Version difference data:
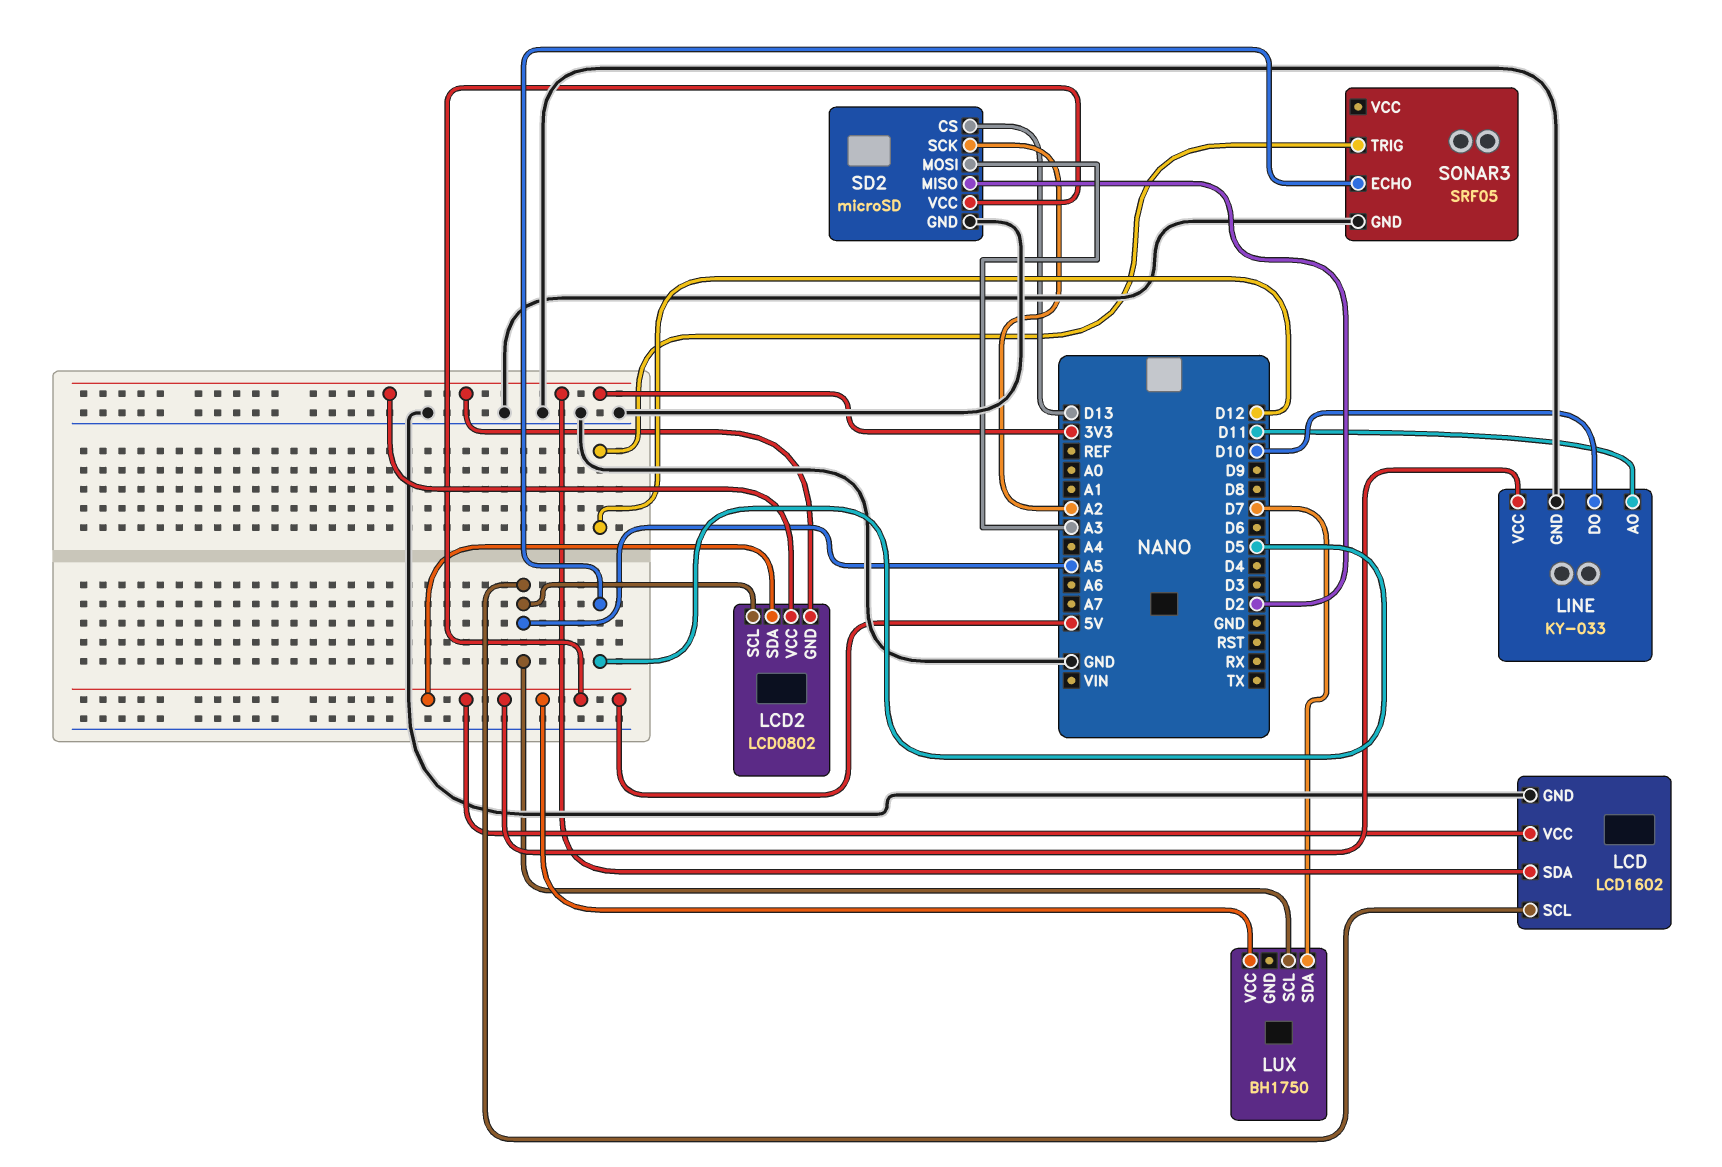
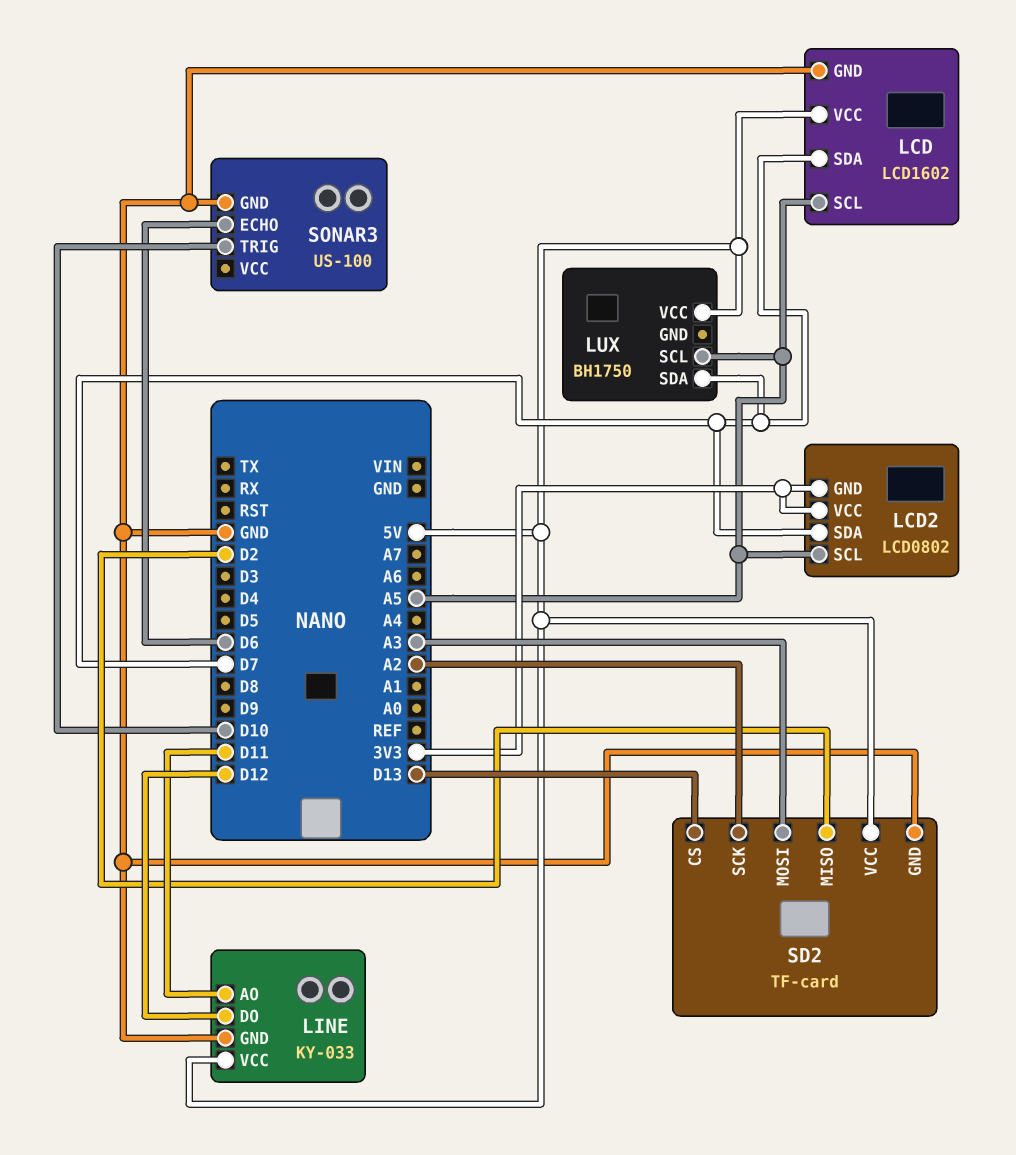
LCD pin SDA: 3V3 -> D7
LCD2 pin SDA: 5V -> D7
LINE pin DO: D10 -> D12
SD2: microSD -> TF-card
SONAR3: SRF05 -> US-100
SONAR3 pin ECHO: D5 -> D6
SONAR3 pin TRIG: D12 -> D10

• Goal of the exercise:
Reproduce the complete set of records verbatim and omit the pictures.

• Response to this exercise:
LCD pin SDA: 3V3 -> D7
LCD2 pin SDA: 5V -> D7
LINE pin DO: D10 -> D12
SD2: microSD -> TF-card
SONAR3: SRF05 -> US-100
SONAR3 pin ECHO: D5 -> D6
SONAR3 pin TRIG: D12 -> D10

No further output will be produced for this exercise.